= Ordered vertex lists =
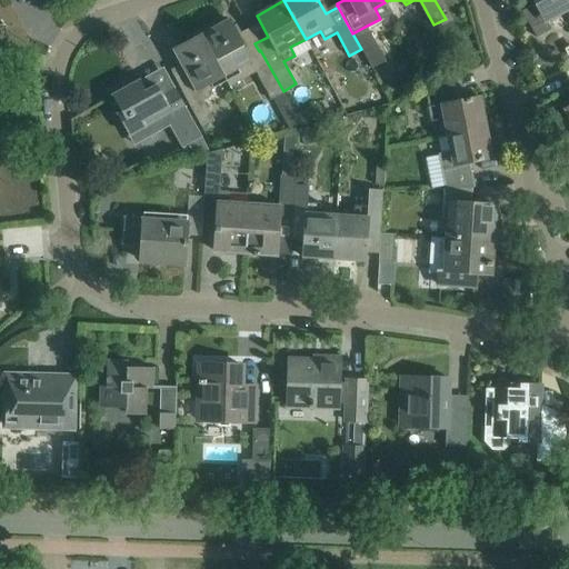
[(568,0),(532,0),(536,3),(521,11),(538,41),(552,33),(546,21),(566,11),(568,17),(568,0)]
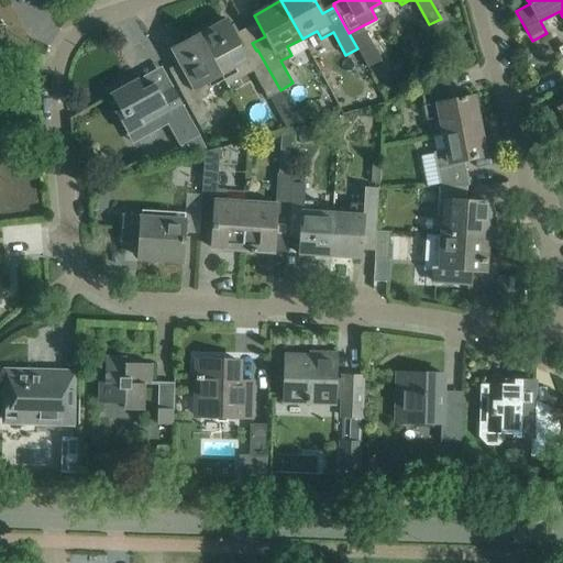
[(227,20),(200,34),(222,75),(228,85),(253,70),(267,97),(280,90),(257,50),(256,51),(245,56),(227,20)]
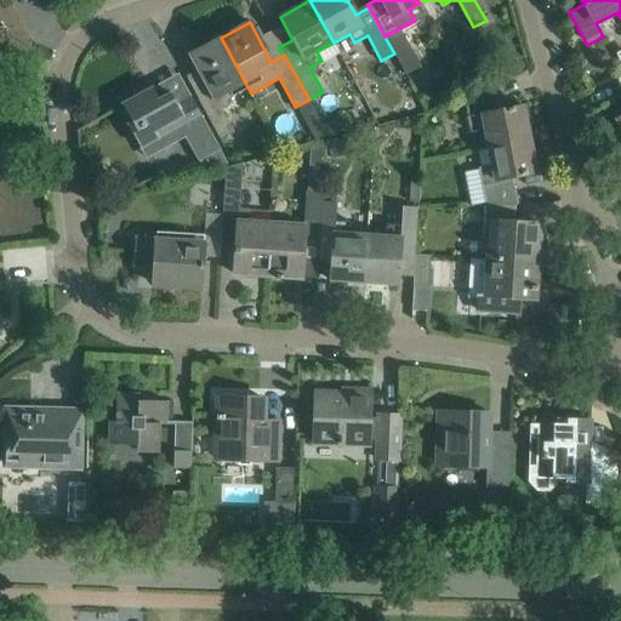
[(400,28),(385,36),(394,53),(406,74),(421,66),(400,28)]
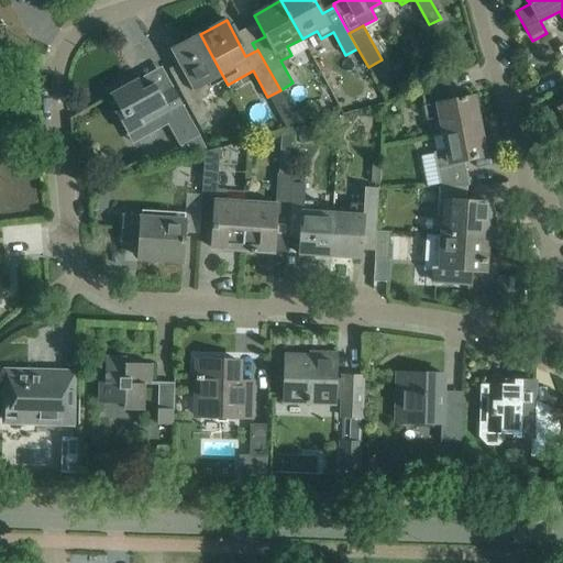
[(222,75),(200,34),(173,50),(191,86),(180,91),(199,125),(212,119),(199,95),(213,87),(210,81),(222,75)]
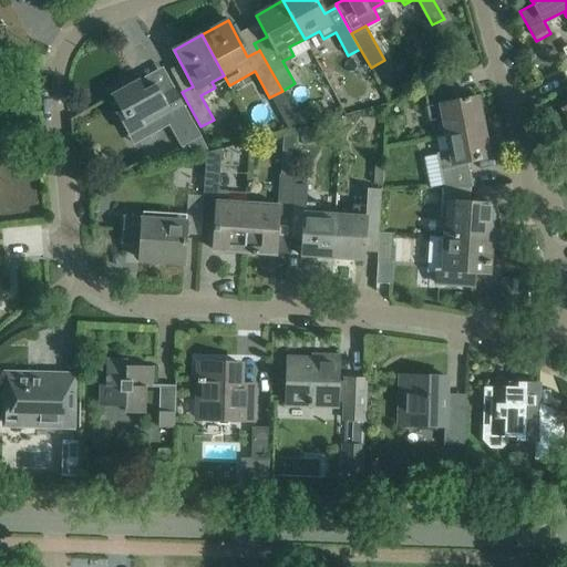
[(207,145),(187,112),(173,85),(161,92),(156,85),(150,88),(145,79),(147,76),(146,75),(112,95),(121,112),(116,114),(129,135),(145,126),(142,121),(161,111),(167,123),(169,122),(186,151),(207,145)]
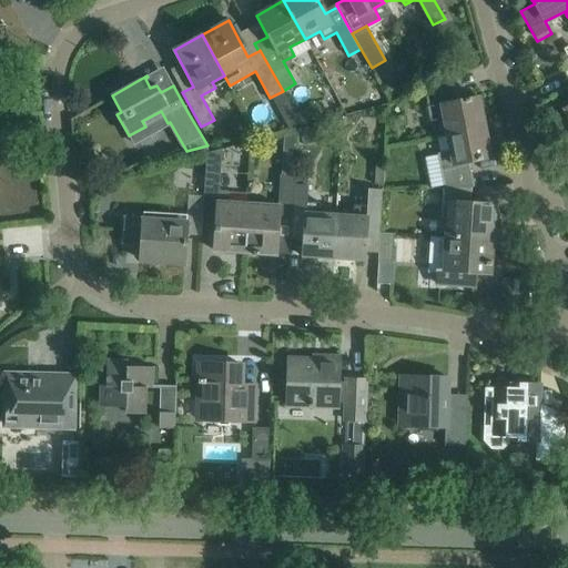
[(447,134),(484,128),(478,97),(456,101),(452,77),(425,89),(430,120),(444,118),(447,134)]
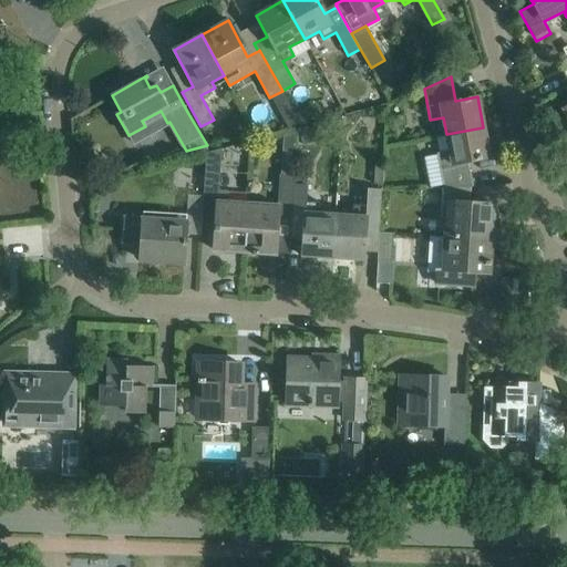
[(307,106),(295,114),(299,122),(301,126),(315,120),(307,106)]
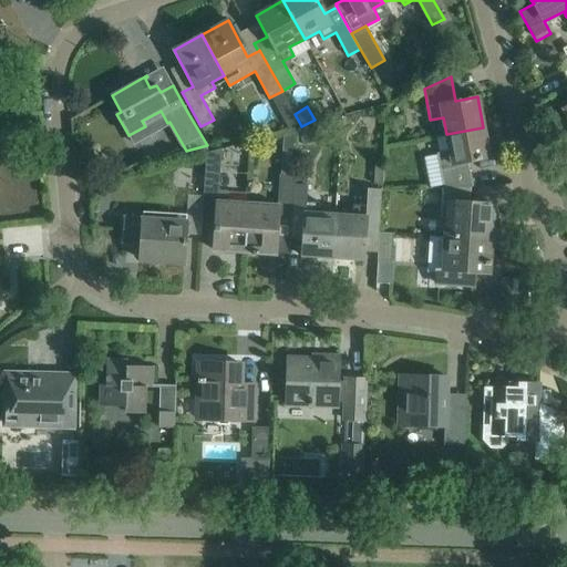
[(483,127),(446,134),(450,151),(436,153),(443,183),(442,188),(473,186),(467,162),(490,157),(483,127)]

= What you have to do =
Up to and including the line with "[(400,28),(385,36),(394,53),(406,74),(421,66),(400,28)]", copy the data above from its first line. Skip pictures.

= Solution for this problem =
[(568,0),(532,0),(536,3),(521,11),(538,41),(552,33),(546,21),(566,11),(568,17),(568,0)]
[(227,20),(200,34),(222,75),(228,85),(253,70),(267,97),(280,90),(257,50),(256,51),(245,56),(227,20)]
[(400,28),(385,36),(394,53),(406,74),(421,66),(400,28)]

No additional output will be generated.